--- START ---
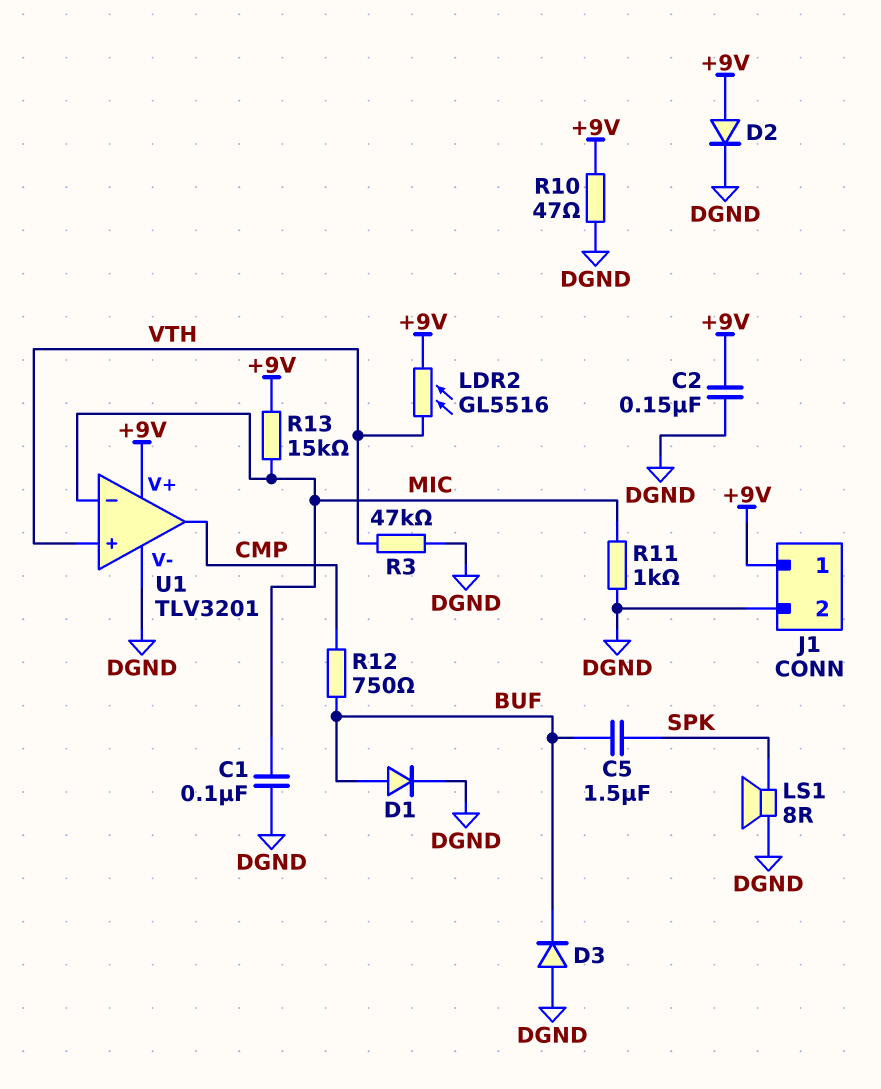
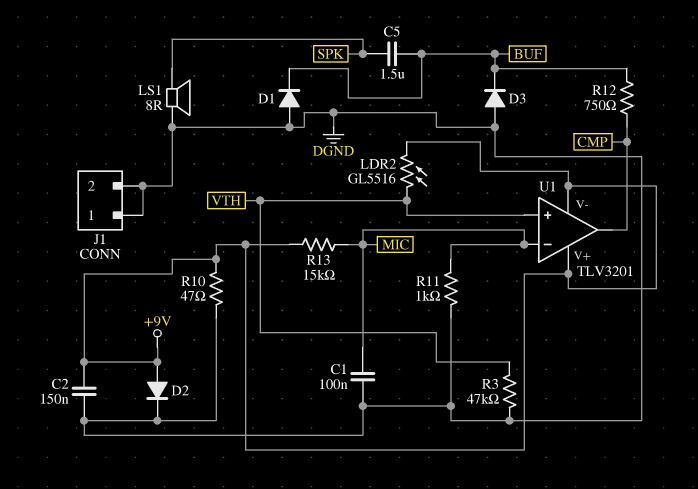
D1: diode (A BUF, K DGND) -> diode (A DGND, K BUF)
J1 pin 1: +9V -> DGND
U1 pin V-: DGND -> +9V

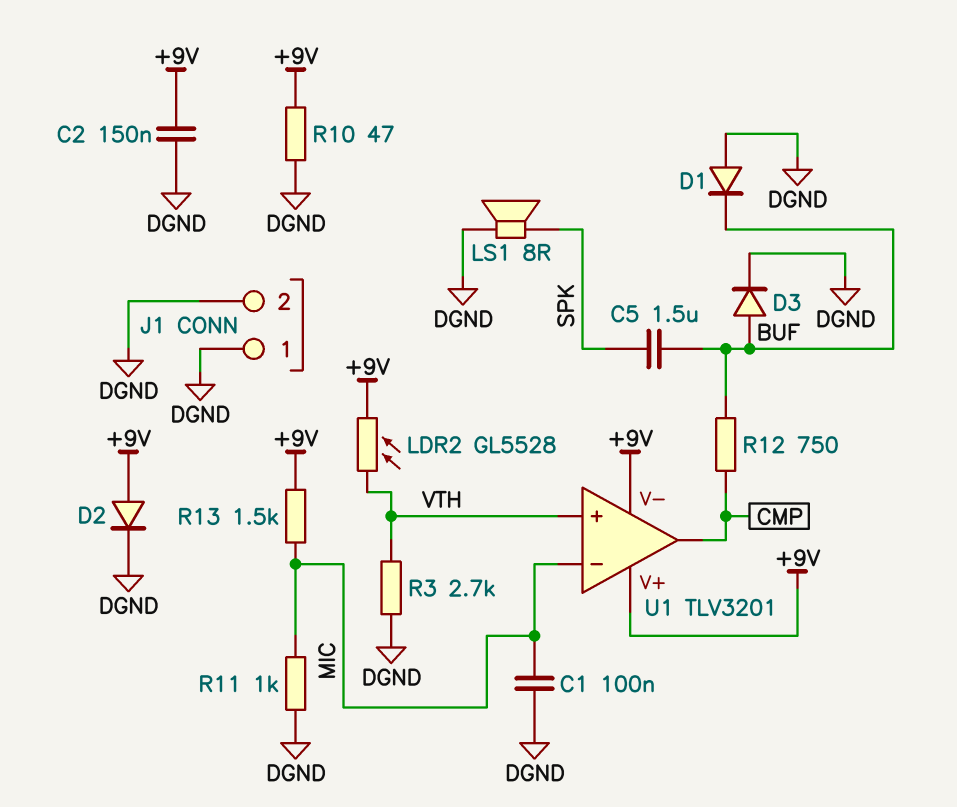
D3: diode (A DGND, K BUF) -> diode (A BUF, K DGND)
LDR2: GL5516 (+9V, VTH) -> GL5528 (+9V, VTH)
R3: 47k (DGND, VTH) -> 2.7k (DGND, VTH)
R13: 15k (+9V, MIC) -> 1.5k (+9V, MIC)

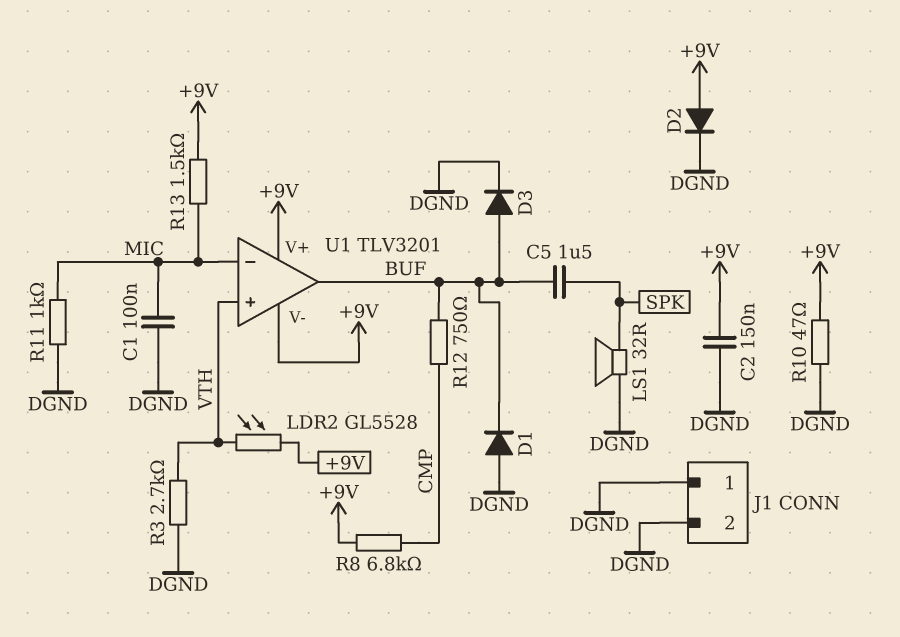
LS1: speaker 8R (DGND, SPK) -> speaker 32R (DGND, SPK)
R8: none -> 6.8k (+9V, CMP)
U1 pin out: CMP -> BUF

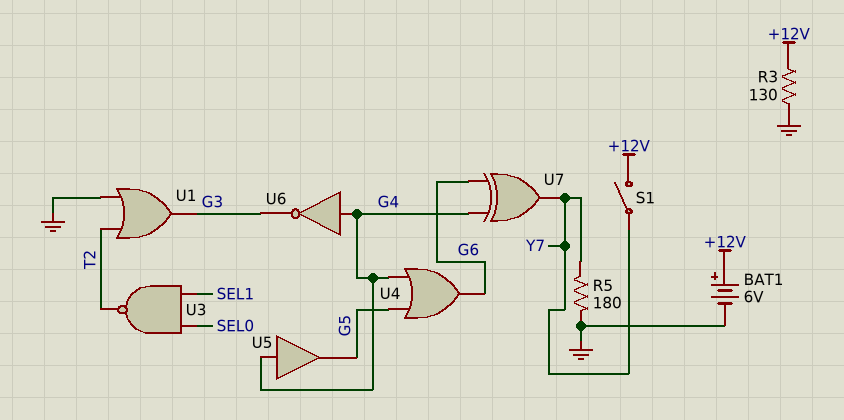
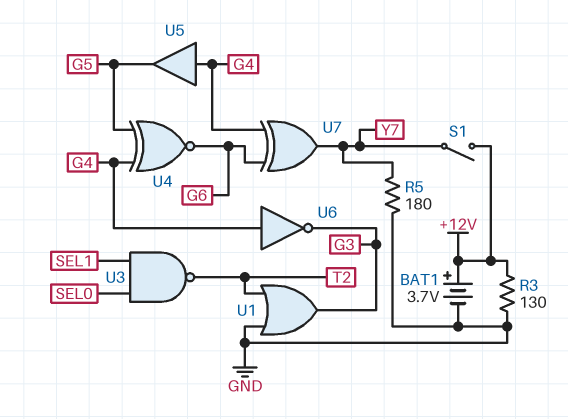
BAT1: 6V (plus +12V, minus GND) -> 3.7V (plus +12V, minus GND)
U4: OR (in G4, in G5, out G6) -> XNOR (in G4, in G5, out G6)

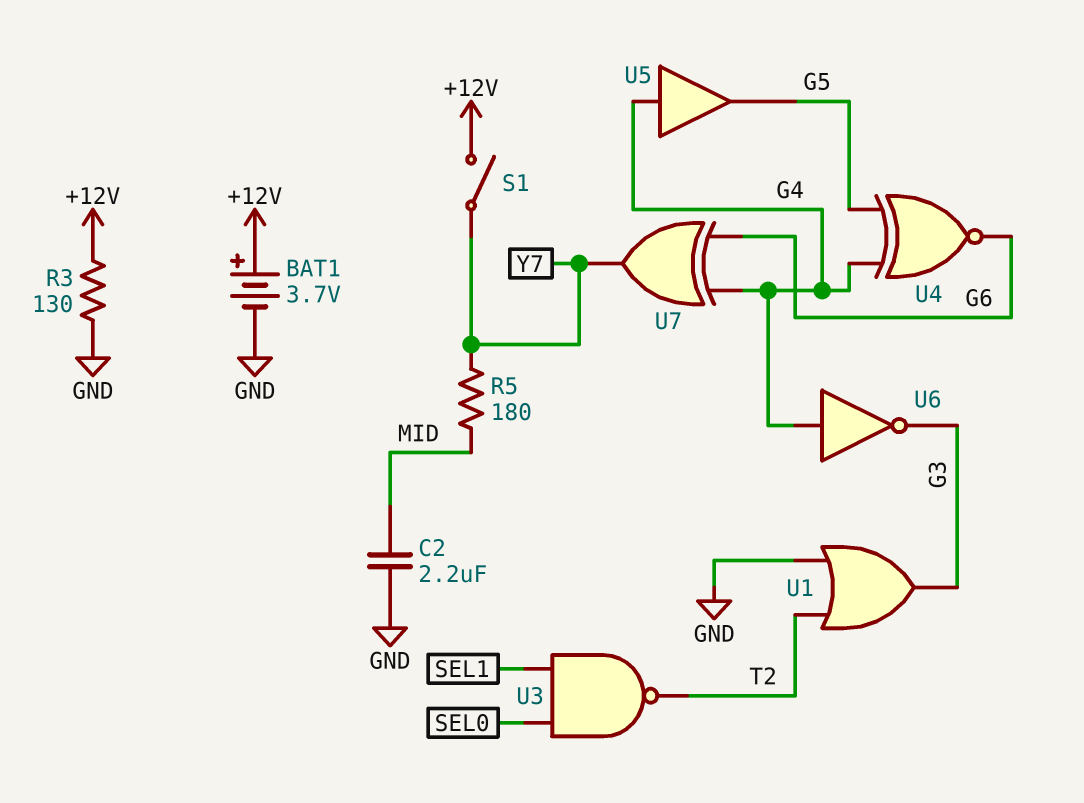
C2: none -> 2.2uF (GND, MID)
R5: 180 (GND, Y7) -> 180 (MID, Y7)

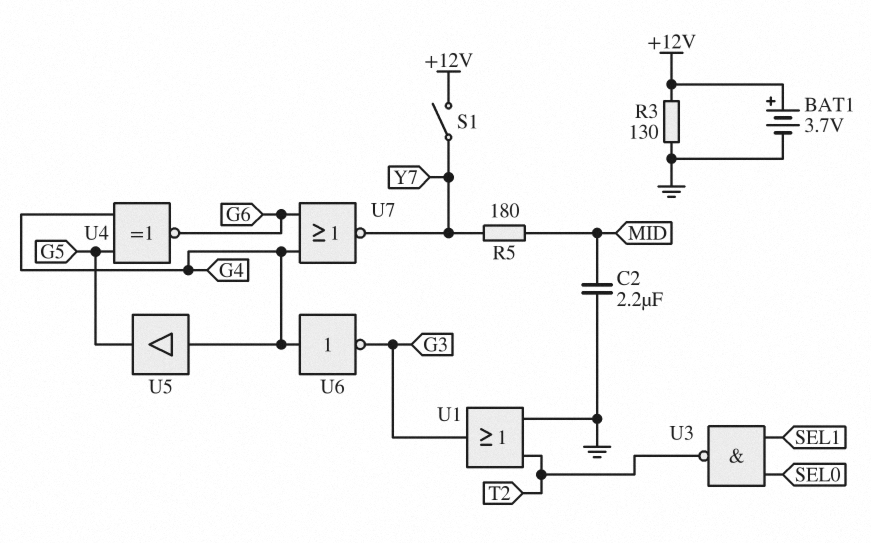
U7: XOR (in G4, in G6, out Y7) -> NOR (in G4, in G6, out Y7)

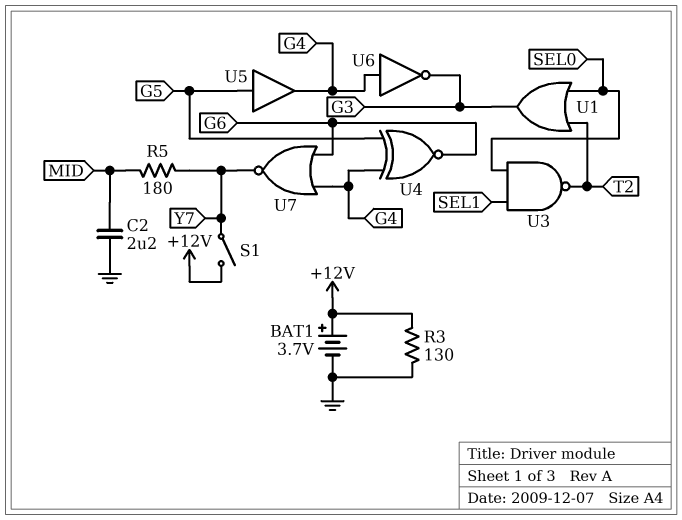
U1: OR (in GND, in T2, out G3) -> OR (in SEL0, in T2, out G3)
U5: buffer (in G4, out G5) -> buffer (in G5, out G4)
--- END ---
[ACTIVITY]: Please produce an exact copy of the listing, omitting the pictures.

[REPLY TO THE EXERCISE]:
D1: diode (A BUF, K DGND) -> diode (A DGND, K BUF)
J1 pin 1: +9V -> DGND
U1 pin V-: DGND -> +9V

D3: diode (A DGND, K BUF) -> diode (A BUF, K DGND)
LDR2: GL5516 (+9V, VTH) -> GL5528 (+9V, VTH)
R3: 47k (DGND, VTH) -> 2.7k (DGND, VTH)
R13: 15k (+9V, MIC) -> 1.5k (+9V, MIC)

LS1: speaker 8R (DGND, SPK) -> speaker 32R (DGND, SPK)
R8: none -> 6.8k (+9V, CMP)
U1 pin out: CMP -> BUF

BAT1: 6V (plus +12V, minus GND) -> 3.7V (plus +12V, minus GND)
U4: OR (in G4, in G5, out G6) -> XNOR (in G4, in G5, out G6)

C2: none -> 2.2uF (GND, MID)
R5: 180 (GND, Y7) -> 180 (MID, Y7)

U7: XOR (in G4, in G6, out Y7) -> NOR (in G4, in G6, out Y7)

U1: OR (in GND, in T2, out G3) -> OR (in SEL0, in T2, out G3)
U5: buffer (in G4, out G5) -> buffer (in G5, out G4)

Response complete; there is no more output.